• [Work instructions]: From the line with "op=gone; was=assiette (violet);" to the line with "op=shifted; was=verre à pied (noir);", retype every line exactly, including those two, and leave out the rest of the data below.

• [Supplied records]:

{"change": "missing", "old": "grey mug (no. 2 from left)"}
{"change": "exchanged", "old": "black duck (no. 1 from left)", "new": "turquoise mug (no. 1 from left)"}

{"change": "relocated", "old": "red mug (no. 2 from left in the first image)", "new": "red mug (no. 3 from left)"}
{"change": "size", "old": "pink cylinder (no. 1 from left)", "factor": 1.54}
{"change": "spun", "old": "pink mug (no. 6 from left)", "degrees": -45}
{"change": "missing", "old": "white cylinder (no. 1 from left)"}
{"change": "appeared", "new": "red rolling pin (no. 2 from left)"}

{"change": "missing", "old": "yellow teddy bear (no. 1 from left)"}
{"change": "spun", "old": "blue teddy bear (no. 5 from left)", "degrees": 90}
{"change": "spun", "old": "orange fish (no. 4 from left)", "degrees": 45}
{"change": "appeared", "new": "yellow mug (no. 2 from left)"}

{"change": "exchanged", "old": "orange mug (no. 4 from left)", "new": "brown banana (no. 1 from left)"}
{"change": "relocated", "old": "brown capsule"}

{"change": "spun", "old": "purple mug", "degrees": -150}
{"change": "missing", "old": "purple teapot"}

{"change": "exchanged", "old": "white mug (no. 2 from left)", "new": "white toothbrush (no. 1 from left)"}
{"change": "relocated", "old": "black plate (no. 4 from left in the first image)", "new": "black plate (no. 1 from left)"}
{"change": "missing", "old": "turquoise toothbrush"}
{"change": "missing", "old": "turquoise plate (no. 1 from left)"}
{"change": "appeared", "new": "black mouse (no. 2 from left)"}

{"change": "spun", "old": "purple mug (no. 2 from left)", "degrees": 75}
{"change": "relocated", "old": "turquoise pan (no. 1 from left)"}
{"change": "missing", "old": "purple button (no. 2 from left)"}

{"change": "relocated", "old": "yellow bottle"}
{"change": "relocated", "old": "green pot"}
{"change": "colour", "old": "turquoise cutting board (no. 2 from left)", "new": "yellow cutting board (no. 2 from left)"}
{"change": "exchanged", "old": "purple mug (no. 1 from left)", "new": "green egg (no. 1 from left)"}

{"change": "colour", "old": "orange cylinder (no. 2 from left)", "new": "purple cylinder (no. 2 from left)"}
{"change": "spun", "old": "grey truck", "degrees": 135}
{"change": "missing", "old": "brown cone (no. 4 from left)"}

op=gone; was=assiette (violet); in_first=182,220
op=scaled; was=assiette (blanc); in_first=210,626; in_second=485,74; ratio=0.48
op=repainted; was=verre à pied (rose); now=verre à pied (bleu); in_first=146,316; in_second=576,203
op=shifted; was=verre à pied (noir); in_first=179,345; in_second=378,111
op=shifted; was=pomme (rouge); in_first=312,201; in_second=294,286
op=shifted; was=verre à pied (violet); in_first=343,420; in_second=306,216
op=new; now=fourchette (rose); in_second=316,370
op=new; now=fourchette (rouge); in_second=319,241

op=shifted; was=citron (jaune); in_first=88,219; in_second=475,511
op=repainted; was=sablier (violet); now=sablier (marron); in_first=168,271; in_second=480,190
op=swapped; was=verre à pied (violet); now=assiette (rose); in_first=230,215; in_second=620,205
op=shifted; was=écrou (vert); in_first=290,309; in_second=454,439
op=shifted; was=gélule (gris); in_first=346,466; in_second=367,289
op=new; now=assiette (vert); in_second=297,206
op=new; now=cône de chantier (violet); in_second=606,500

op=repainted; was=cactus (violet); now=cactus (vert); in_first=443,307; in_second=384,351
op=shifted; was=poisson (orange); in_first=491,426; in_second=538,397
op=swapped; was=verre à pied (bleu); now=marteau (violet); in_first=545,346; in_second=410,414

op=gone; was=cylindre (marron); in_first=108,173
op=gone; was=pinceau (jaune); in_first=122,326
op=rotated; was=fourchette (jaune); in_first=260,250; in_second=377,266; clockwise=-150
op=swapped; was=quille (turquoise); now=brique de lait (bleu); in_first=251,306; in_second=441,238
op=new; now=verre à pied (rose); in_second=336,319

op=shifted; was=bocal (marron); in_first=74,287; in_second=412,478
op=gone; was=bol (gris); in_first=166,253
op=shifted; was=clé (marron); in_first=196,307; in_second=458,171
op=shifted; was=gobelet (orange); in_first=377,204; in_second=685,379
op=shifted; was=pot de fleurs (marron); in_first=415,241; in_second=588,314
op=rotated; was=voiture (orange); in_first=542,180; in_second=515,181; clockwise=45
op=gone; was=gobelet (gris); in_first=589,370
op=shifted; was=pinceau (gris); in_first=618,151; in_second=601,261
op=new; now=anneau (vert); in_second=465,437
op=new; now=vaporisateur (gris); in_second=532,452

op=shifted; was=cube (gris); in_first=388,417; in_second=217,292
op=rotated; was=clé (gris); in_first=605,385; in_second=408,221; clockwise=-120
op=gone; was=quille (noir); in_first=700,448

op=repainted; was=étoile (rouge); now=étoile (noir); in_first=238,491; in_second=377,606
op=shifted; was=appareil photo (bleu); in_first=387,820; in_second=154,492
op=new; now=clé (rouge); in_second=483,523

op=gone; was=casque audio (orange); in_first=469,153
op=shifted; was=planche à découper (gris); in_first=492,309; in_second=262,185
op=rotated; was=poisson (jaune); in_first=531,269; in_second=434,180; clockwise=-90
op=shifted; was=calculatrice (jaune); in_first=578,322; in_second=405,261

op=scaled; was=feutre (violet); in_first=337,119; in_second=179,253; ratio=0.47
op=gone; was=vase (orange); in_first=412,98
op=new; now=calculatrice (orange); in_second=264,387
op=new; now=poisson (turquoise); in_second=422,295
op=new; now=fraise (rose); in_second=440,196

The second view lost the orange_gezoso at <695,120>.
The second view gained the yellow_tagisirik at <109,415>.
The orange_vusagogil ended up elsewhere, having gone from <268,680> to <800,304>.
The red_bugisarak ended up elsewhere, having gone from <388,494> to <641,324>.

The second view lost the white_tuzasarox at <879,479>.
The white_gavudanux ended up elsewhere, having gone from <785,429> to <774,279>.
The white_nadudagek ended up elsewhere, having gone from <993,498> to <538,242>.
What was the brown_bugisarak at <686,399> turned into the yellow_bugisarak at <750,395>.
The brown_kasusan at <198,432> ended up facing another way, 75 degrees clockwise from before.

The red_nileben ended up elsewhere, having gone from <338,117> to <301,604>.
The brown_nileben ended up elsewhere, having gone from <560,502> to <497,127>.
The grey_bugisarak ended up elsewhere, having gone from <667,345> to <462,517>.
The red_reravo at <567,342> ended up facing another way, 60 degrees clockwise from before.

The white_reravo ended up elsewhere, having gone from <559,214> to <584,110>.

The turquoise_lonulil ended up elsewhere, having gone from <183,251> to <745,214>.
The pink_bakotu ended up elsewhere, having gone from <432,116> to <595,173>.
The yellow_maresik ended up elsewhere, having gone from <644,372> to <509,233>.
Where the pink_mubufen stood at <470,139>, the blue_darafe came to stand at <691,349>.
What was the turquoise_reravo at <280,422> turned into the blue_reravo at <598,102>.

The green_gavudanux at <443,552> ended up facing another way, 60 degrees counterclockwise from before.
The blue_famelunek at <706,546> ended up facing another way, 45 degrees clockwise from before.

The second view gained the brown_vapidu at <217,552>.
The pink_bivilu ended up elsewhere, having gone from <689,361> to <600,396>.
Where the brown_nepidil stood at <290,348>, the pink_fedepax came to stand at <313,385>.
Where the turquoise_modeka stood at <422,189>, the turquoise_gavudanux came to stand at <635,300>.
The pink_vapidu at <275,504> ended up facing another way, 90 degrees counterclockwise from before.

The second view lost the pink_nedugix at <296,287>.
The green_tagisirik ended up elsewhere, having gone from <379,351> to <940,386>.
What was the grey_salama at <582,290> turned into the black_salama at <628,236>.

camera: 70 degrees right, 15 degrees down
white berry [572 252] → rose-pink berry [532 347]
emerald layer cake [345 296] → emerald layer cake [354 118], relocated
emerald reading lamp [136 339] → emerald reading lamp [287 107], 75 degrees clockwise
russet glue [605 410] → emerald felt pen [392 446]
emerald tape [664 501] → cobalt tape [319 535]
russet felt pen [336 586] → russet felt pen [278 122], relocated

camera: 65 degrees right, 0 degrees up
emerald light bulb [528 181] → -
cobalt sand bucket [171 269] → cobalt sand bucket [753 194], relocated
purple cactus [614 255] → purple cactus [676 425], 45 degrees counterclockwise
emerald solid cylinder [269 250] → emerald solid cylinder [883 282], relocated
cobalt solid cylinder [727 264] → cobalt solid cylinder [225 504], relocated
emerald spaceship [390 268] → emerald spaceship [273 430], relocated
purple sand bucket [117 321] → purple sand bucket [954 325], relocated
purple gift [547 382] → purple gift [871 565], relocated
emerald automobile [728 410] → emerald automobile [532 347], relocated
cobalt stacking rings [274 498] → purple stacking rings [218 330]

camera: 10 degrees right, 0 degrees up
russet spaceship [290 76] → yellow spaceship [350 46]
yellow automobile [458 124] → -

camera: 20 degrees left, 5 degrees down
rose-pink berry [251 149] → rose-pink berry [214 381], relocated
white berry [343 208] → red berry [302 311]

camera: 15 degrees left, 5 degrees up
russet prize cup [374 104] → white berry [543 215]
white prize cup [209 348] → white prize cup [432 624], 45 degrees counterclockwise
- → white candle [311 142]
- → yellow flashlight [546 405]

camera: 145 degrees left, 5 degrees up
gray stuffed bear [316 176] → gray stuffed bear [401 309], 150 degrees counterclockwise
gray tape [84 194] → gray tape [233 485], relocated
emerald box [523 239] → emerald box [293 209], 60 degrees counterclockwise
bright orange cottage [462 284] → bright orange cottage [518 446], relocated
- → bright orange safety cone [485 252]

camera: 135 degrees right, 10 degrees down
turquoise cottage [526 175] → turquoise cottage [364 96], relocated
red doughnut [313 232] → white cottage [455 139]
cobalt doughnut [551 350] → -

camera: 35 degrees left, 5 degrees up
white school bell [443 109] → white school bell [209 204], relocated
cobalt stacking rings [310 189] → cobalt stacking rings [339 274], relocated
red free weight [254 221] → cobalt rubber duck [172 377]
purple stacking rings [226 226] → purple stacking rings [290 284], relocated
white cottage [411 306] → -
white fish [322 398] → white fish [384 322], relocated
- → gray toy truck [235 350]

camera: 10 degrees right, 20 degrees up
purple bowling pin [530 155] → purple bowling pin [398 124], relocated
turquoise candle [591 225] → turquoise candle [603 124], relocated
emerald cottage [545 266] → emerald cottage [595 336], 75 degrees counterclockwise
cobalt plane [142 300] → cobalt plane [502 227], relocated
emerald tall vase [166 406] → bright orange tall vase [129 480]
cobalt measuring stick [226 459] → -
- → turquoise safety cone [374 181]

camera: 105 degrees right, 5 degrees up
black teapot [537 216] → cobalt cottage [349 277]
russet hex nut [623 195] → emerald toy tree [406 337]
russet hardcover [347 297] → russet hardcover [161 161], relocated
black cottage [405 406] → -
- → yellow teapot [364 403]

• [Your response]:
op=gone; was=assiette (violet); in_first=182,220
op=scaled; was=assiette (blanc); in_first=210,626; in_second=485,74; ratio=0.48
op=repainted; was=verre à pied (rose); now=verre à pied (bleu); in_first=146,316; in_second=576,203
op=shifted; was=verre à pied (noir); in_first=179,345; in_second=378,111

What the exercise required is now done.